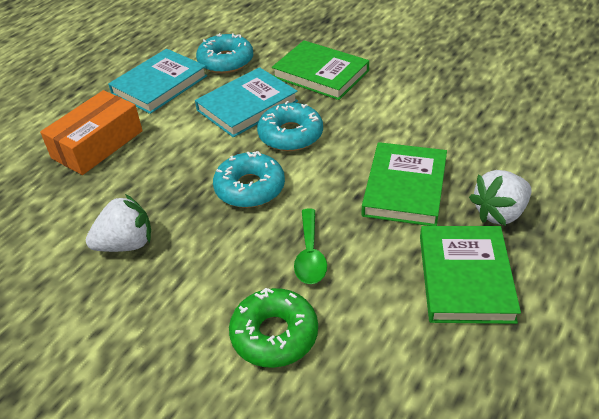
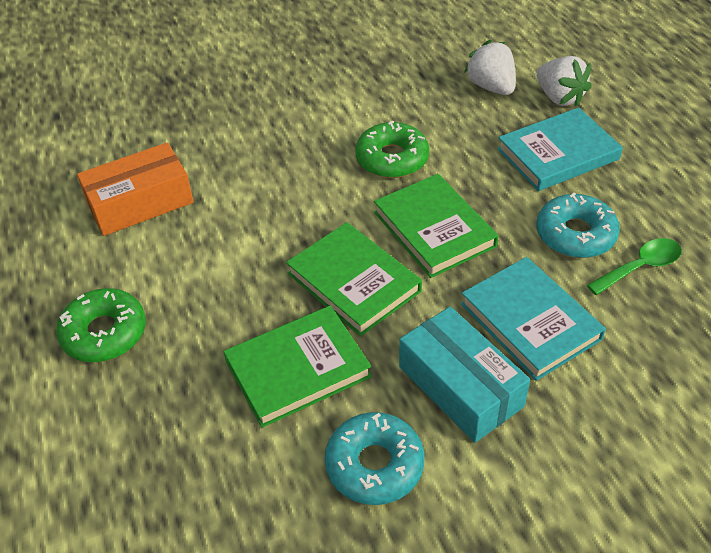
green donut: 1 -> 2
turquoise box: 0 -> 1
turquoise donut: 3 -> 2

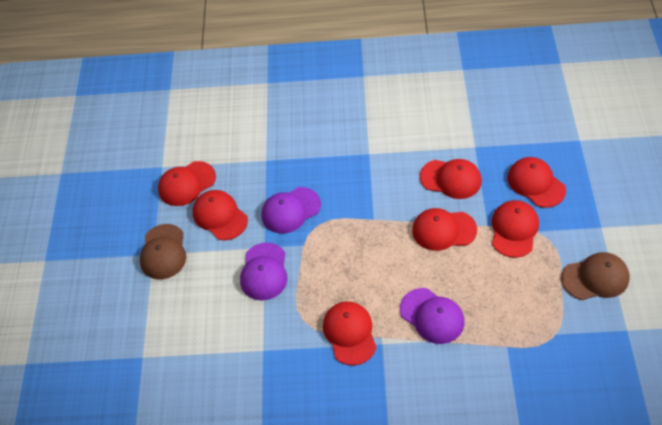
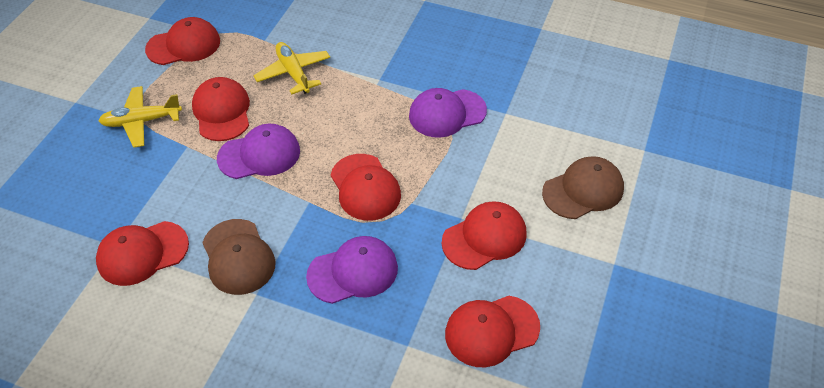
red cap: 7 -> 6
yellow plane: 0 -> 2

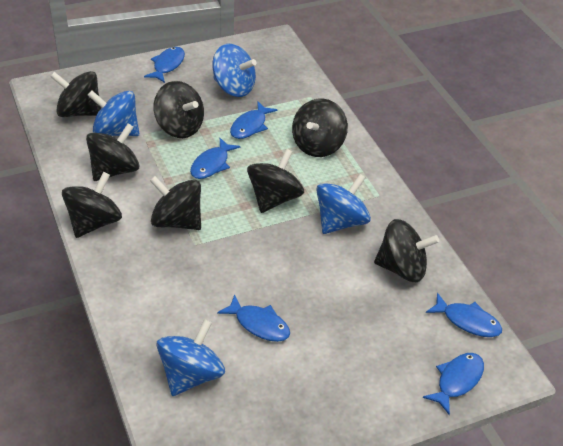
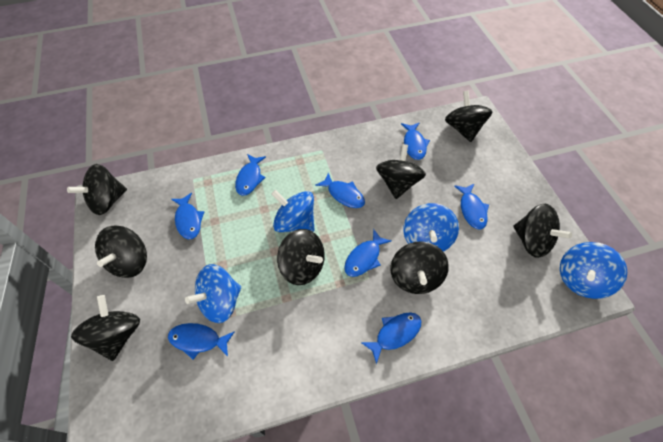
blue fish: 6 -> 8

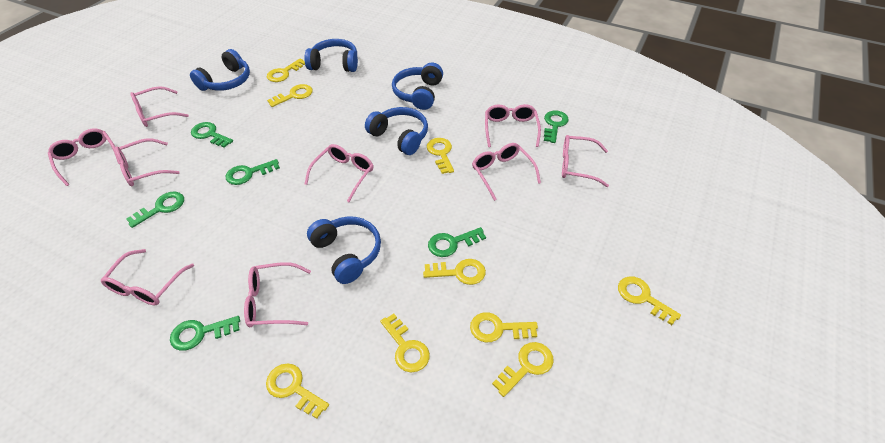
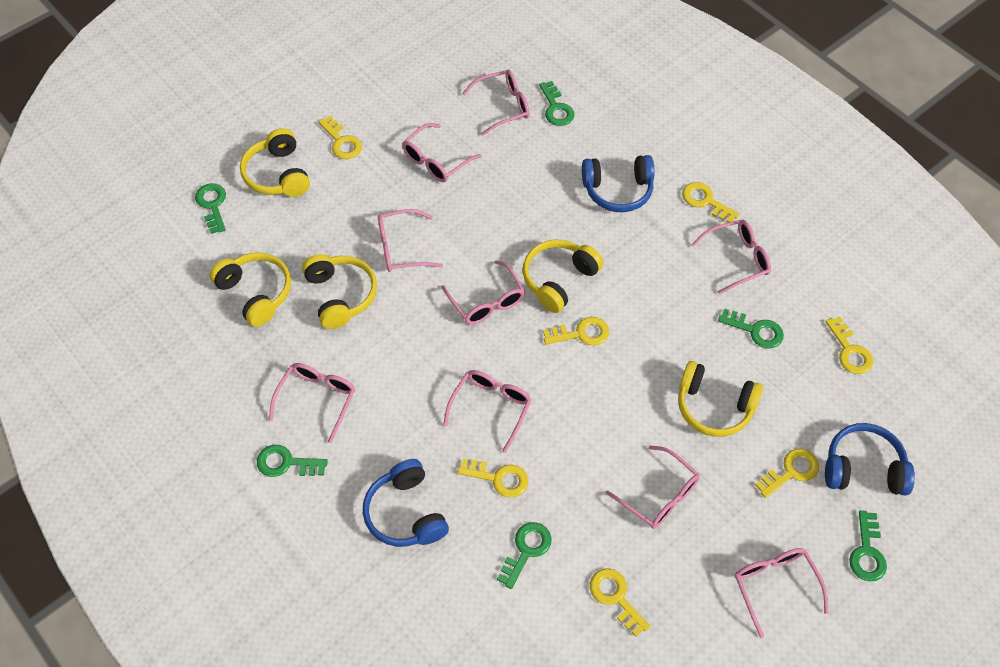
blue headphones: 5 -> 3
yellow headphones: 0 -> 5
yellow key: 9 -> 7

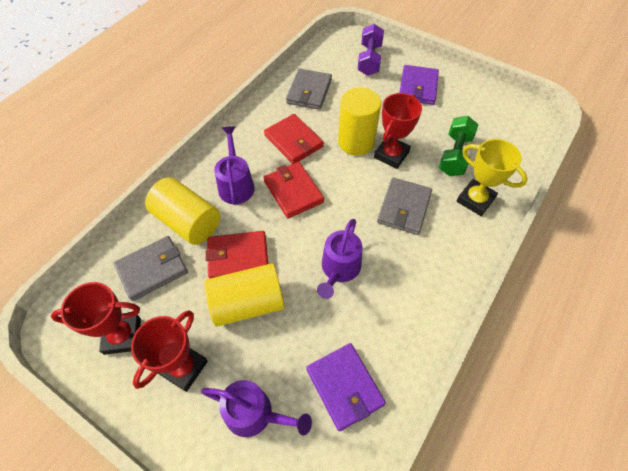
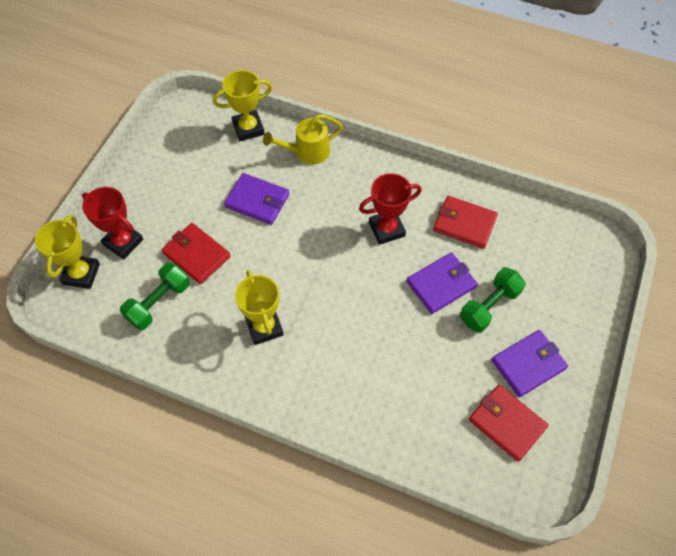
green dumbbell: 1 -> 2
grey wallet: 3 -> 0
purple dumbbell: 1 -> 0
purple wallet: 2 -> 3
purple watering can: 3 -> 0
red trophy: 3 -> 2
yellow cylinder: 3 -> 0
yellow trophy: 1 -> 3
yellow watering can: 0 -> 1

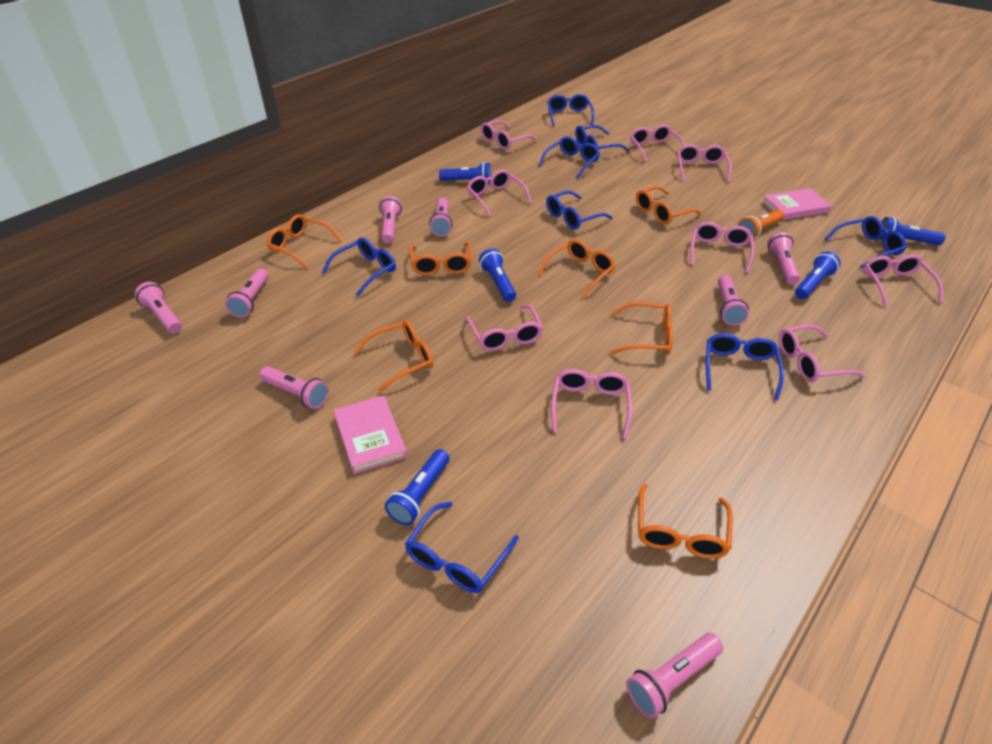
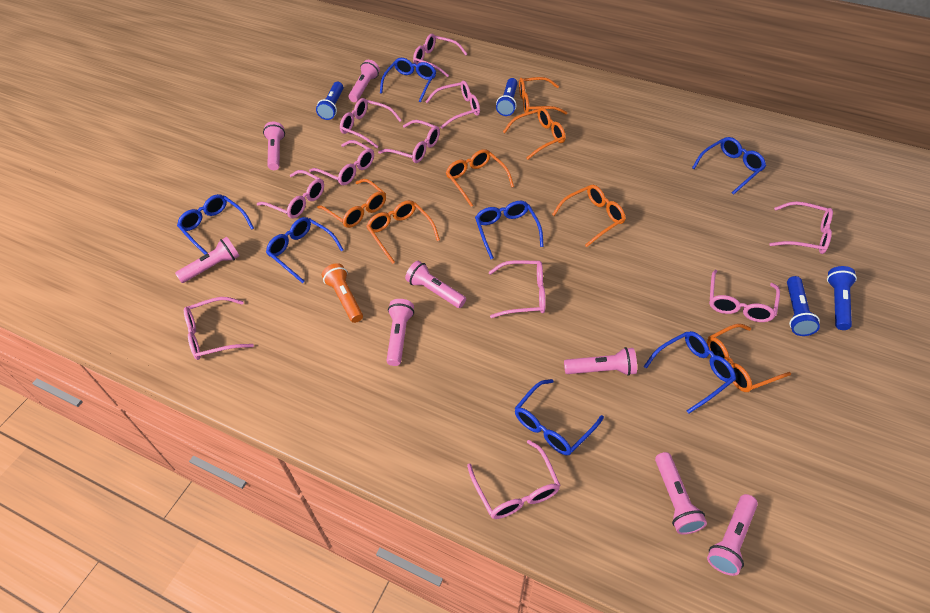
blue flashlight: 5 -> 4
blue glasses: 8 -> 7
pink book: 2 -> 0
pink glasses: 9 -> 11

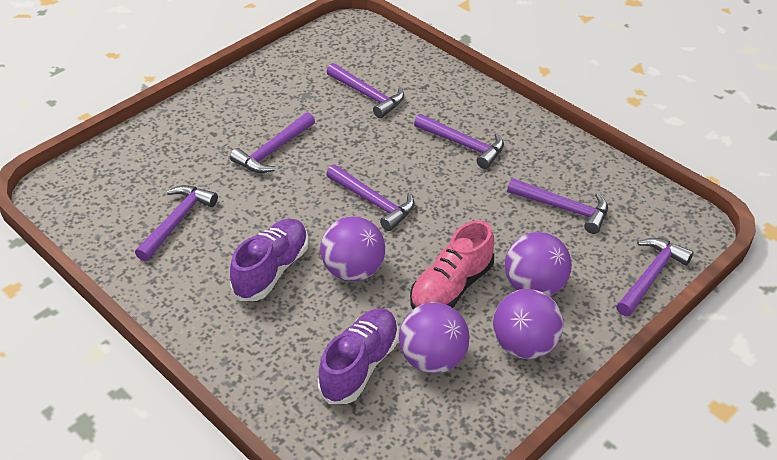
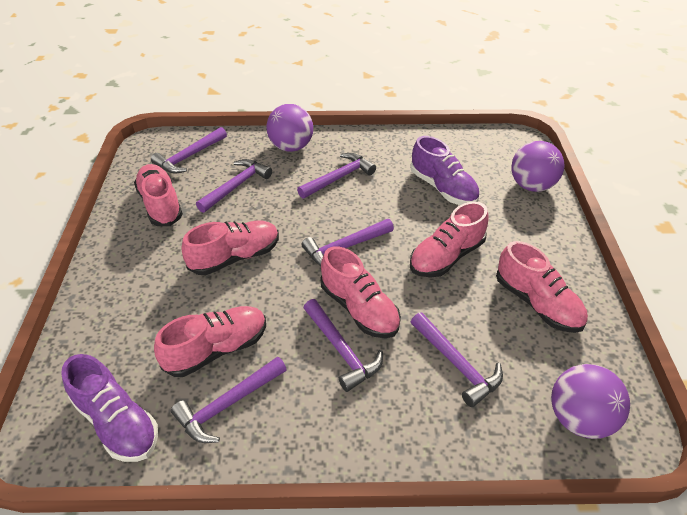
pink shoe: 1 -> 6
purple ball: 4 -> 3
###
### Exercise directions
For the string "watering", count the matching lines in the listing and give that number by itself.

### Response area
2